• _Work instructions_
Skip all pictures; return exactly the lines from the one containing "pink triangle: (265, 165)" through the end of the data.

═════ Listed entries

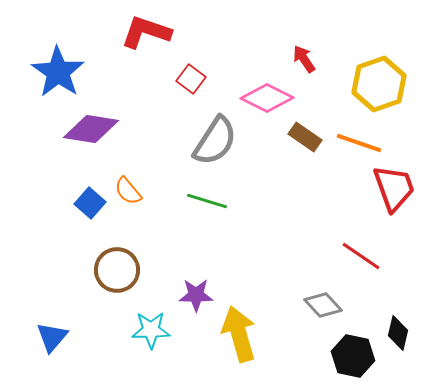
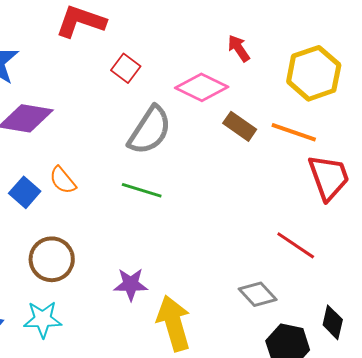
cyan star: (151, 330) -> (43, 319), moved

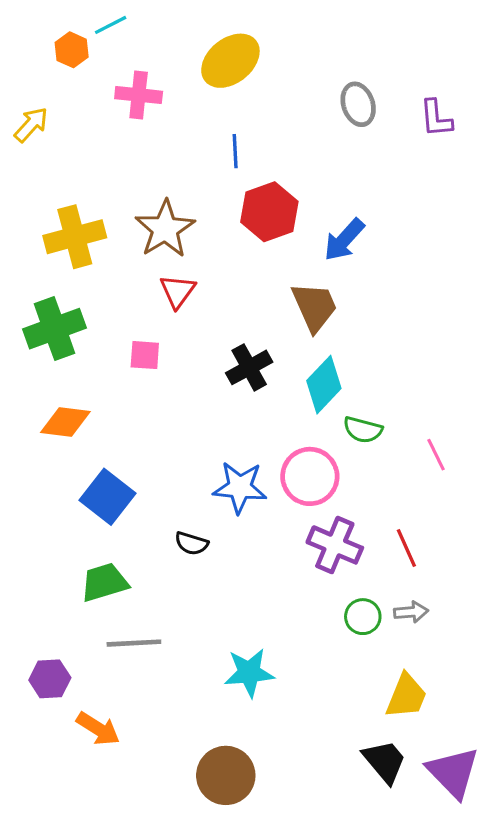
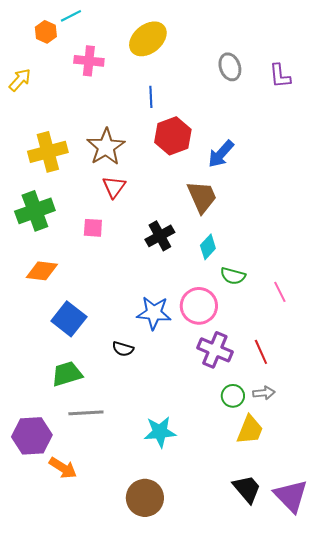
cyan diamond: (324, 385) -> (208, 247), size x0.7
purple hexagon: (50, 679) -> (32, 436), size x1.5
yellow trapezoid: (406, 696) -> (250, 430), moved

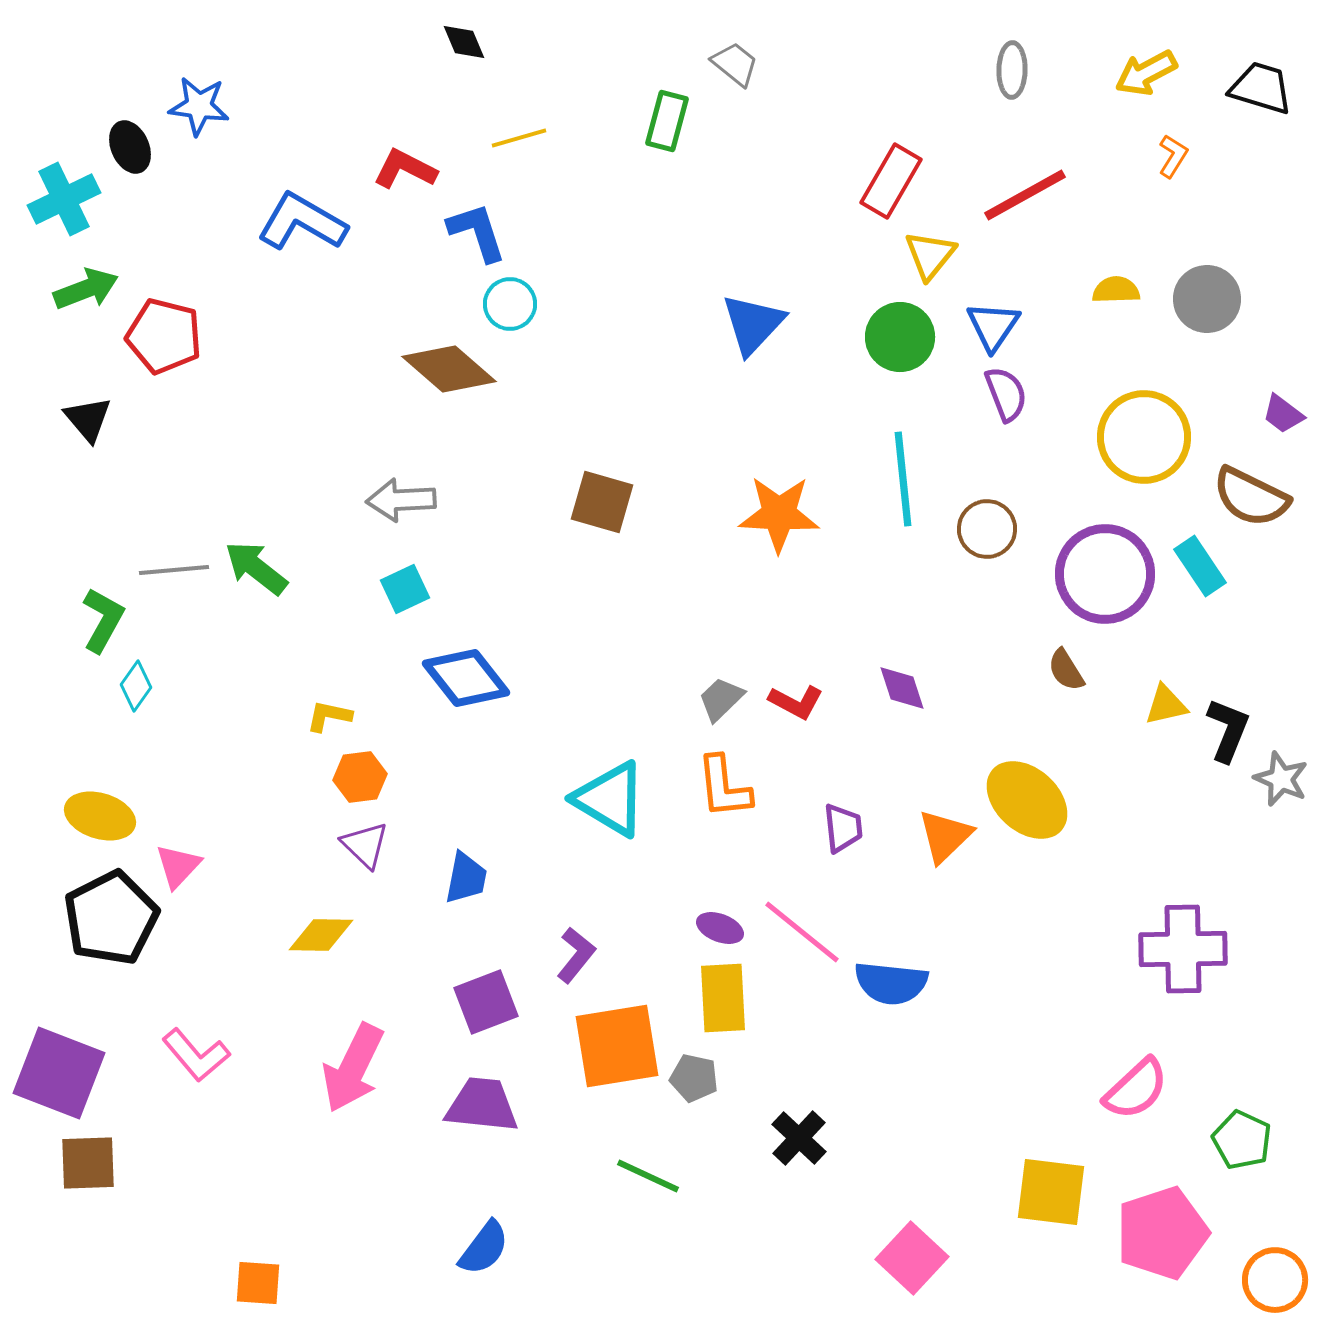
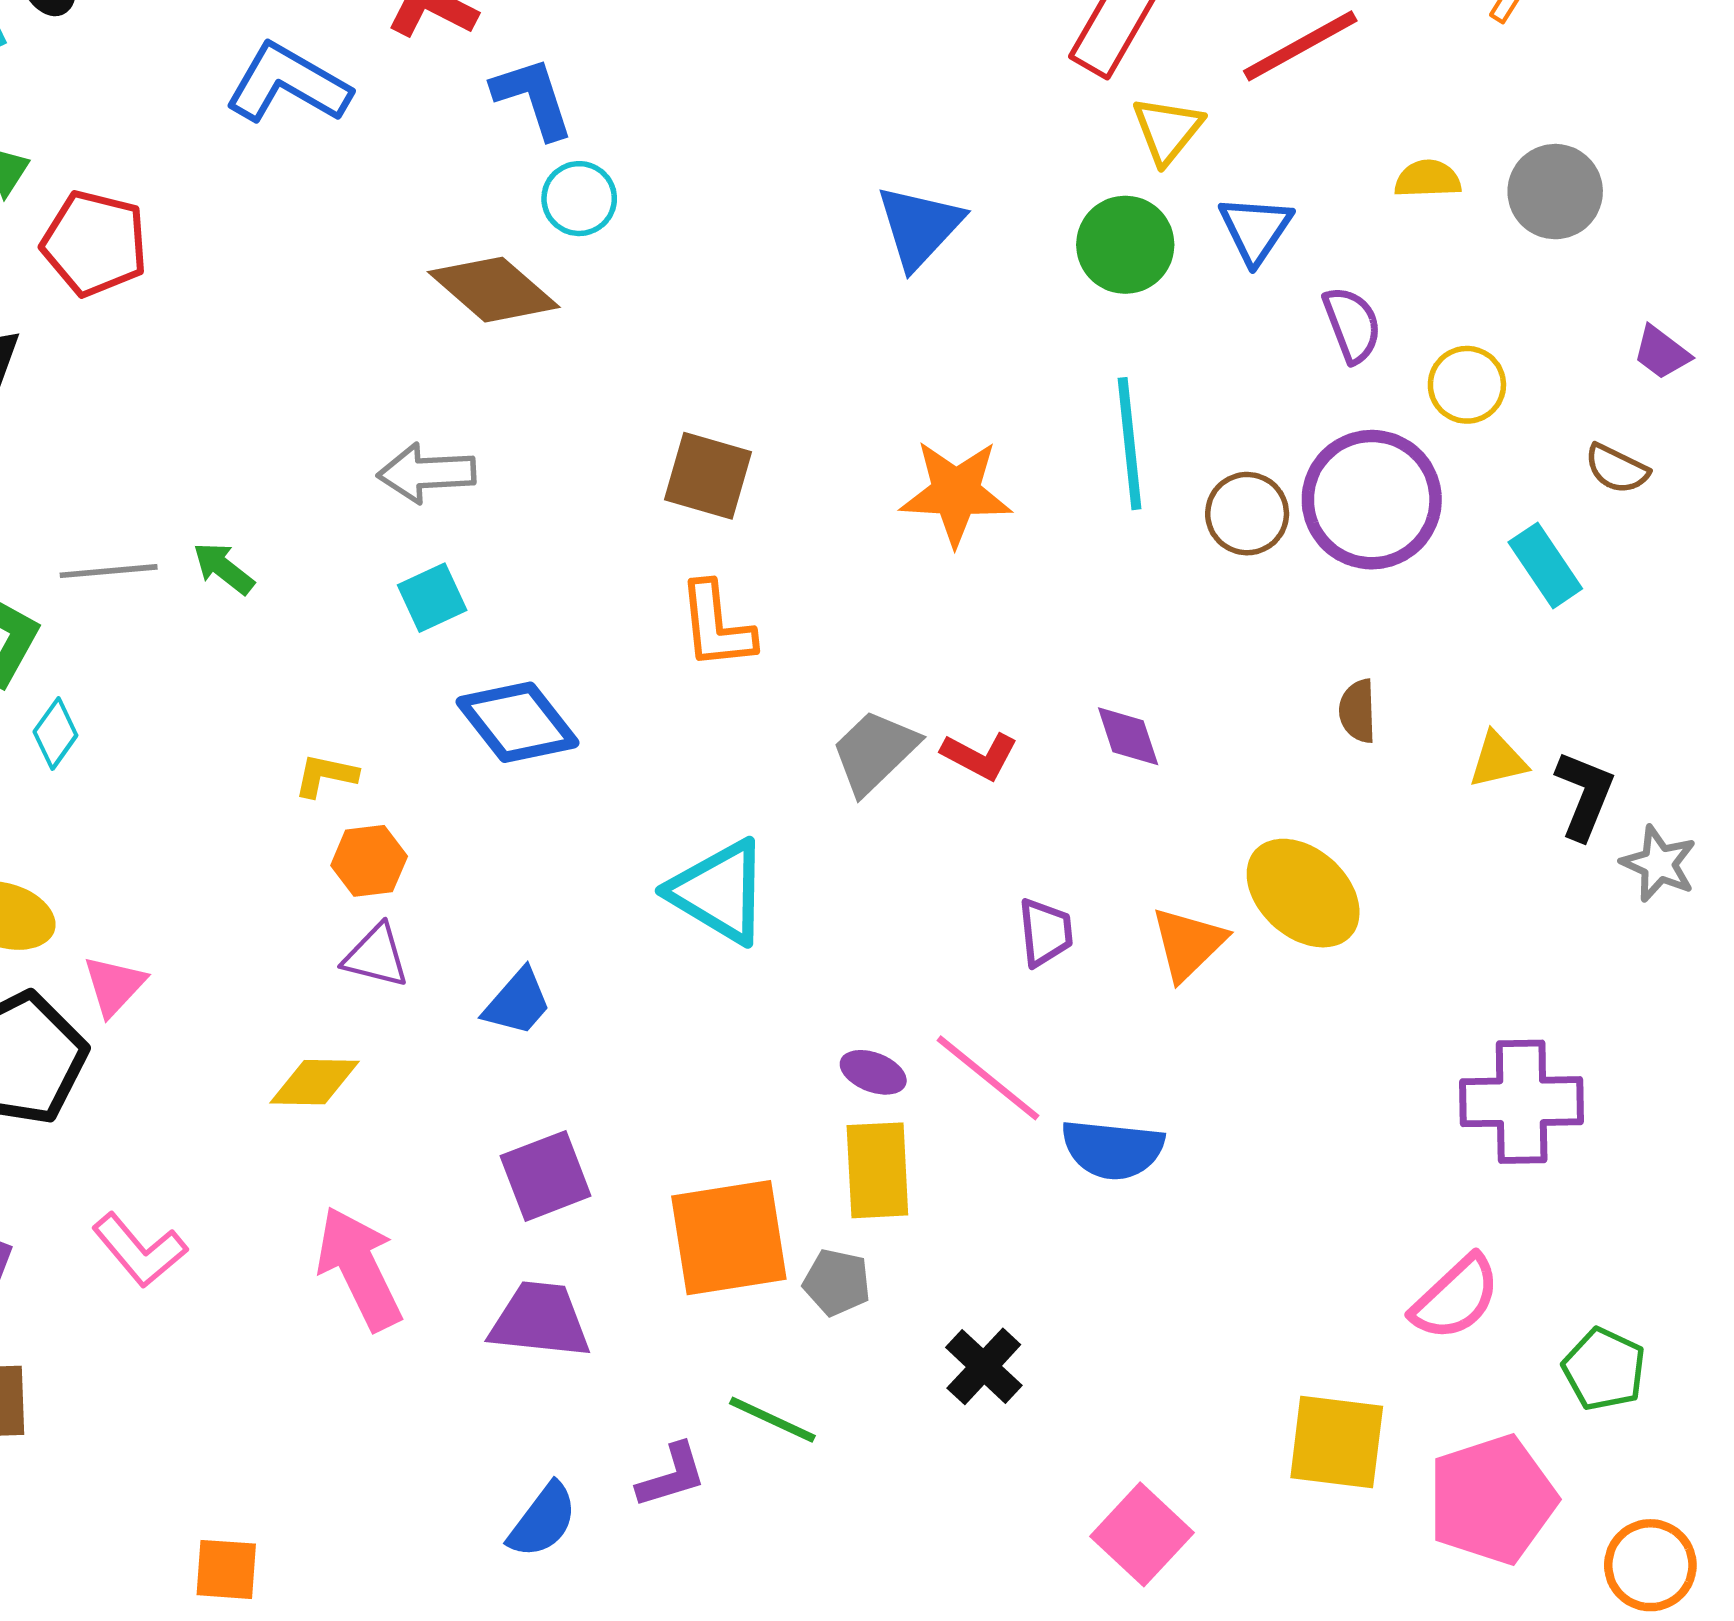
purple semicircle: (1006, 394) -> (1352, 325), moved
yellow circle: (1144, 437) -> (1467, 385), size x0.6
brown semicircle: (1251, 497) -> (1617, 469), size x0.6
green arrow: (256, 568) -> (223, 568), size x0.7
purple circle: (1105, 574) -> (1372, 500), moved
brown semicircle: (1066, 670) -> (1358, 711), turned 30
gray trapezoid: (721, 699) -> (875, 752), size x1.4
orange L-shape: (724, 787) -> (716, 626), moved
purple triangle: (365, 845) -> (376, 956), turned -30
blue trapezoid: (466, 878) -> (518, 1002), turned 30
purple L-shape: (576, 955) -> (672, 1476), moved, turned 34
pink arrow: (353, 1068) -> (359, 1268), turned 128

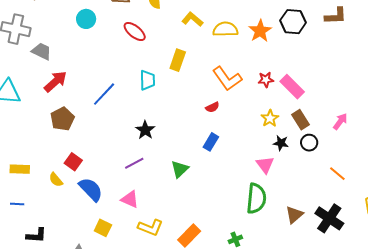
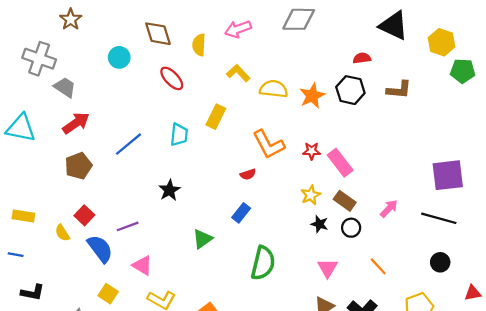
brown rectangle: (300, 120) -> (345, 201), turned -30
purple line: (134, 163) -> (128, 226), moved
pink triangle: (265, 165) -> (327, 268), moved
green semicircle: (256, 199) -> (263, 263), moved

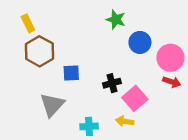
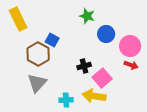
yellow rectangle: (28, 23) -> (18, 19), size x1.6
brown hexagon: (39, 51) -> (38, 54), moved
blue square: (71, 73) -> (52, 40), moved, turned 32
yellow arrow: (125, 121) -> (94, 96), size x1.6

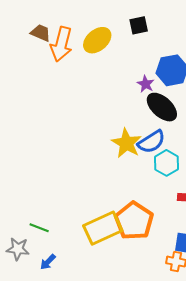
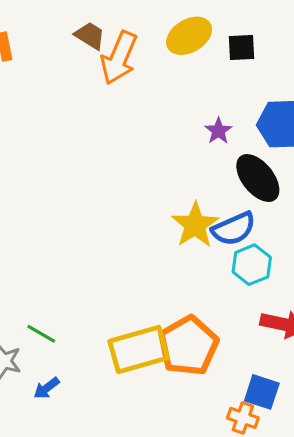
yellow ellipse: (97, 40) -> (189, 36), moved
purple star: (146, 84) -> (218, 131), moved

══════════

• _Result below_
pink triangle: (265, 165) -> (327, 268), moved
green semicircle: (256, 199) -> (263, 263), moved

yellow rectangle: (28, 23) -> (18, 19), size x1.6
brown hexagon: (39, 51) -> (38, 54), moved
blue square: (71, 73) -> (52, 40), moved, turned 32
yellow arrow: (125, 121) -> (94, 96), size x1.6

yellow ellipse: (97, 40) -> (189, 36), moved
purple star: (146, 84) -> (218, 131), moved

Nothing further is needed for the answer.